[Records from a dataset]
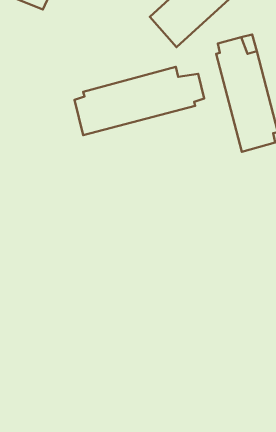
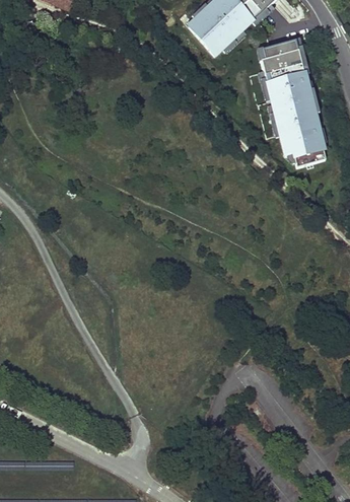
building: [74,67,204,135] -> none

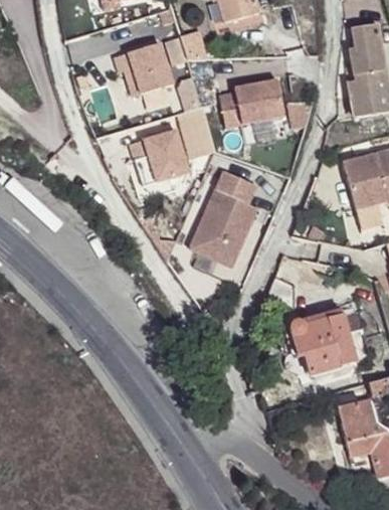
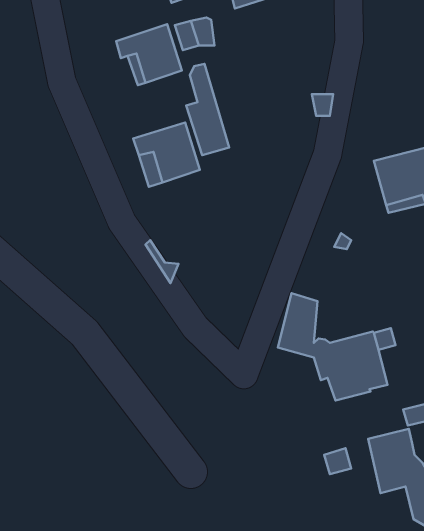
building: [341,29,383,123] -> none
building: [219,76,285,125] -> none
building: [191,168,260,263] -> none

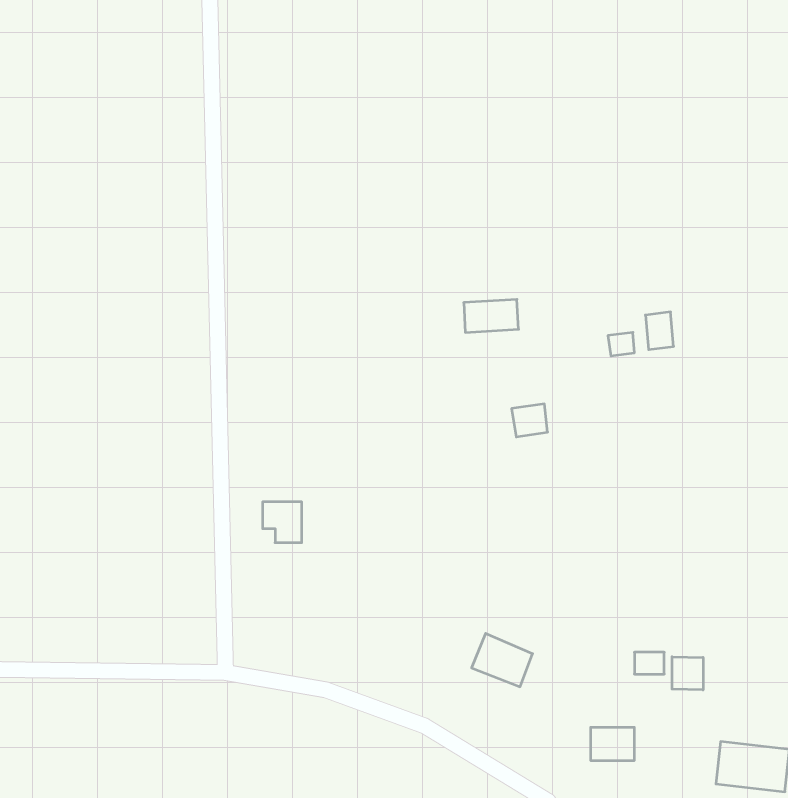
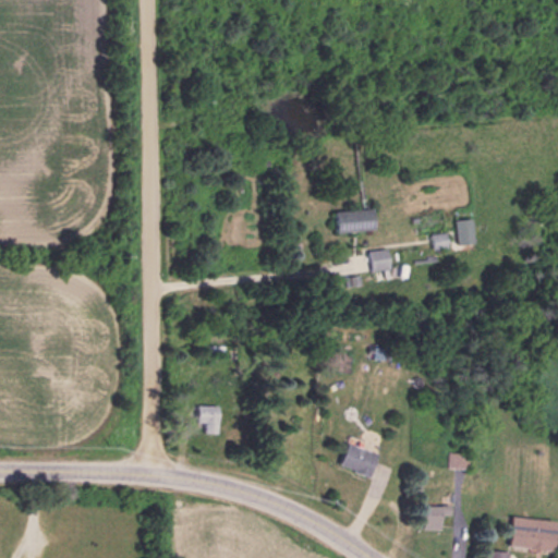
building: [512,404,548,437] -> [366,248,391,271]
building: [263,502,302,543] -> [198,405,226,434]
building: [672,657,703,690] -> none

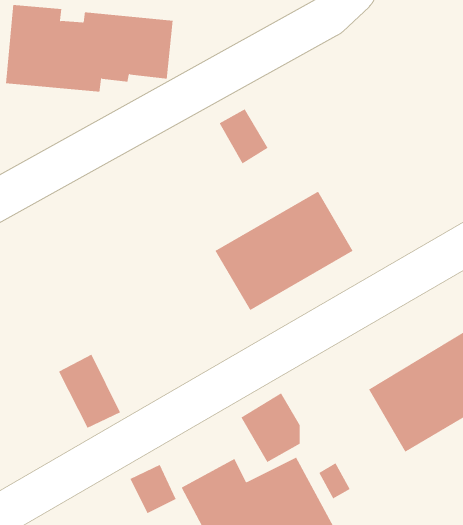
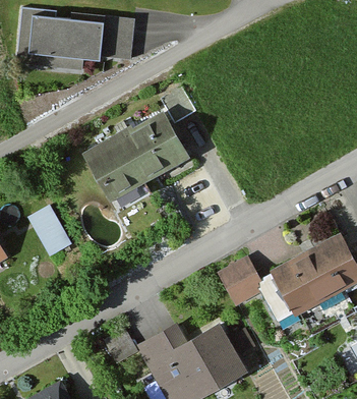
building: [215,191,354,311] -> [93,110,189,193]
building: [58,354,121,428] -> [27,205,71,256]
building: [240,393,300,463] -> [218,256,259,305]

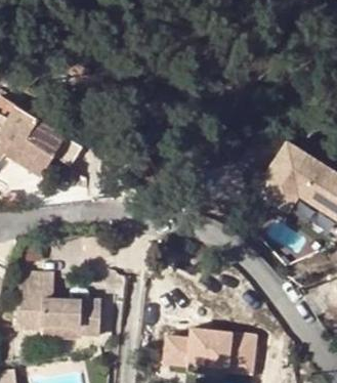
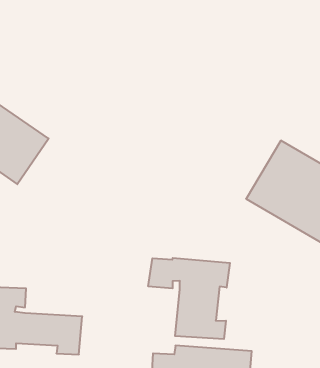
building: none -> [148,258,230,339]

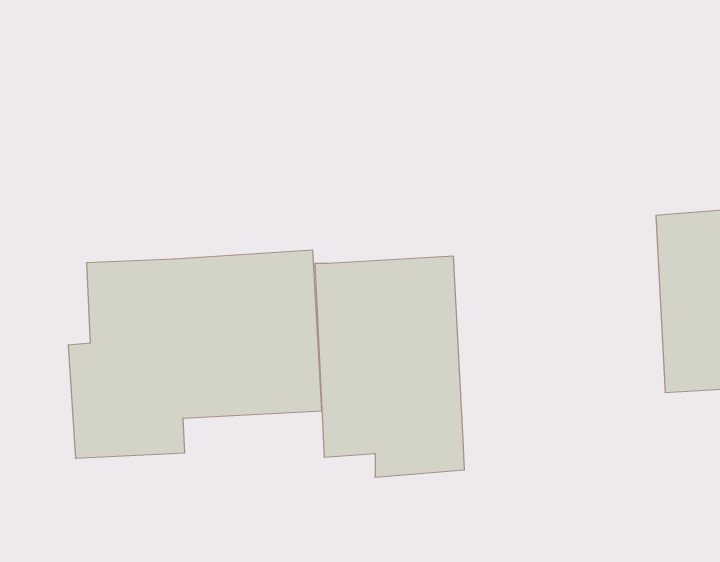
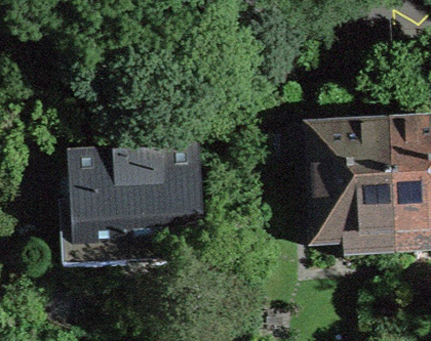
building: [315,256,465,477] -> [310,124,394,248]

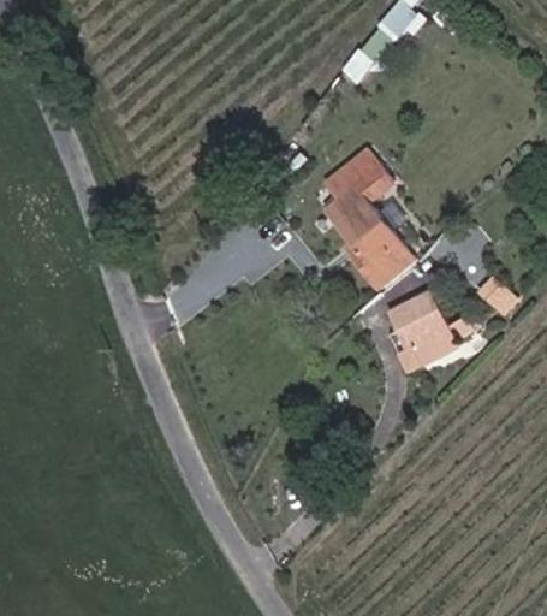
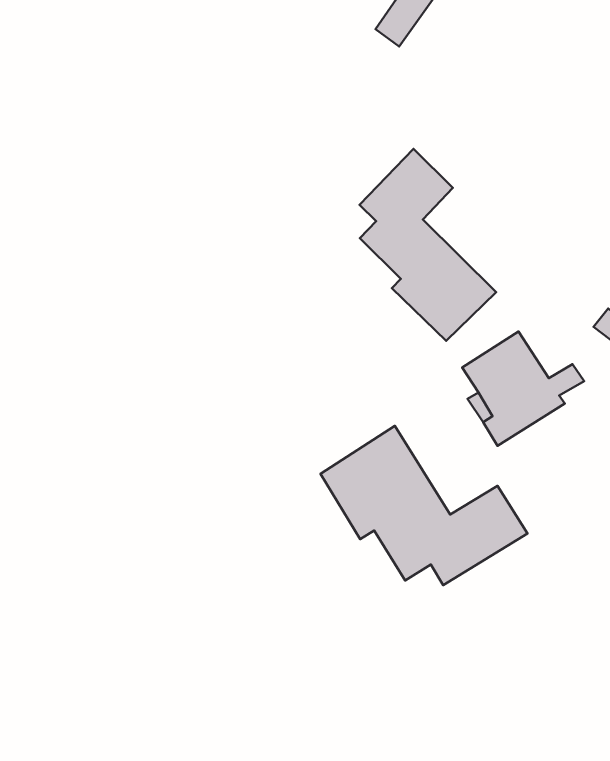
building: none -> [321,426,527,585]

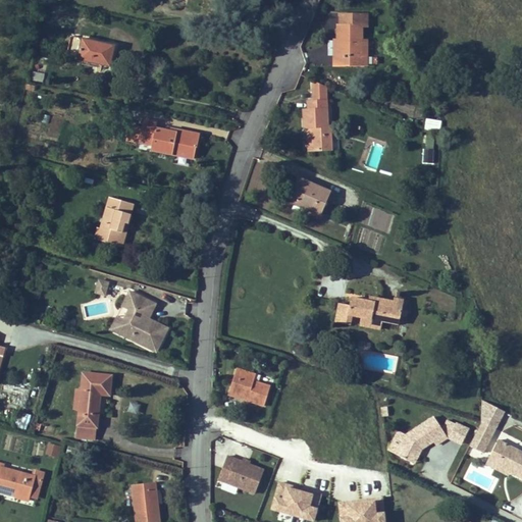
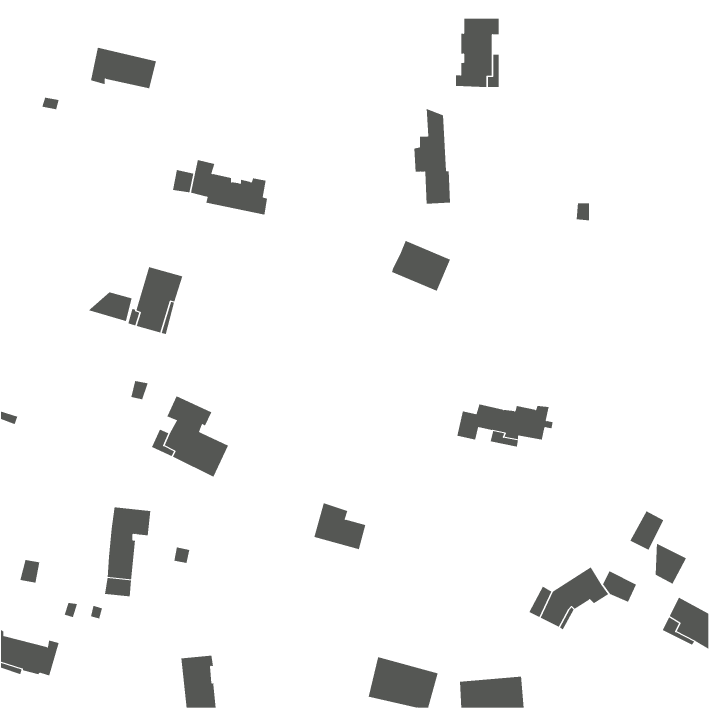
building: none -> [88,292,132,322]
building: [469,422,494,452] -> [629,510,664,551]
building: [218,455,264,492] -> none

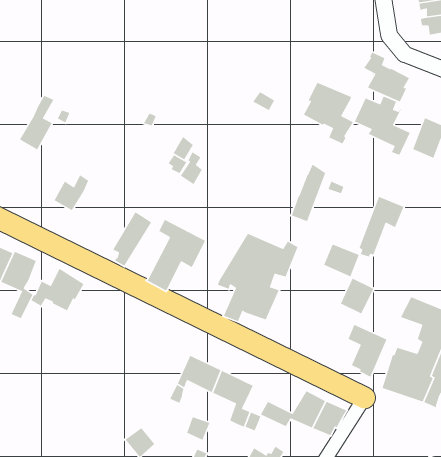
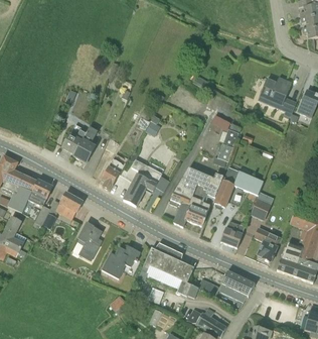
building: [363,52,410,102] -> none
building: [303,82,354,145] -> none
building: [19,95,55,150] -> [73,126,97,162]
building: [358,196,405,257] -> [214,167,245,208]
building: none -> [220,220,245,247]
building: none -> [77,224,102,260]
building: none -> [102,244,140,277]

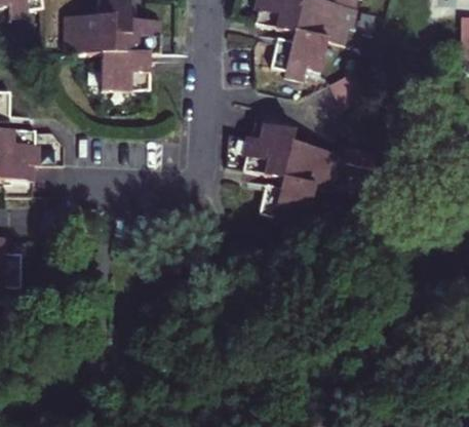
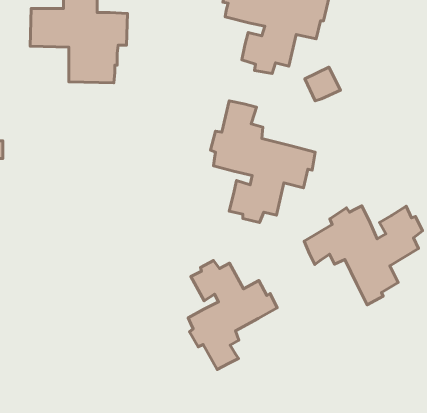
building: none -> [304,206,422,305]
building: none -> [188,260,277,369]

WORK TASK →
Omit the pictures; set down each record exactly.

SOLUTION TO THIS TASK →
building: [74,67,204,135] -> none

building: [341,29,383,123] -> none
building: [219,76,285,125] -> none
building: [191,168,260,263] -> none

building: [512,404,548,437] -> [366,248,391,271]
building: [263,502,302,543] -> [198,405,226,434]
building: [672,657,703,690] -> none

building: [215,191,354,311] -> [93,110,189,193]
building: [58,354,121,428] -> [27,205,71,256]
building: [240,393,300,463] -> [218,256,259,305]

building: none -> [148,258,230,339]

building: [315,256,465,477] -> [310,124,394,248]

building: none -> [321,426,527,585]

building: none -> [88,292,132,322]
building: [469,422,494,452] -> [629,510,664,551]
building: [218,455,264,492] -> none

building: [363,52,410,102] -> none
building: [303,82,354,145] -> none
building: [19,95,55,150] -> [73,126,97,162]
building: [358,196,405,257] -> [214,167,245,208]
building: none -> [220,220,245,247]
building: none -> [77,224,102,260]
building: none -> [102,244,140,277]

building: none -> [304,206,422,305]
building: none -> [188,260,277,369]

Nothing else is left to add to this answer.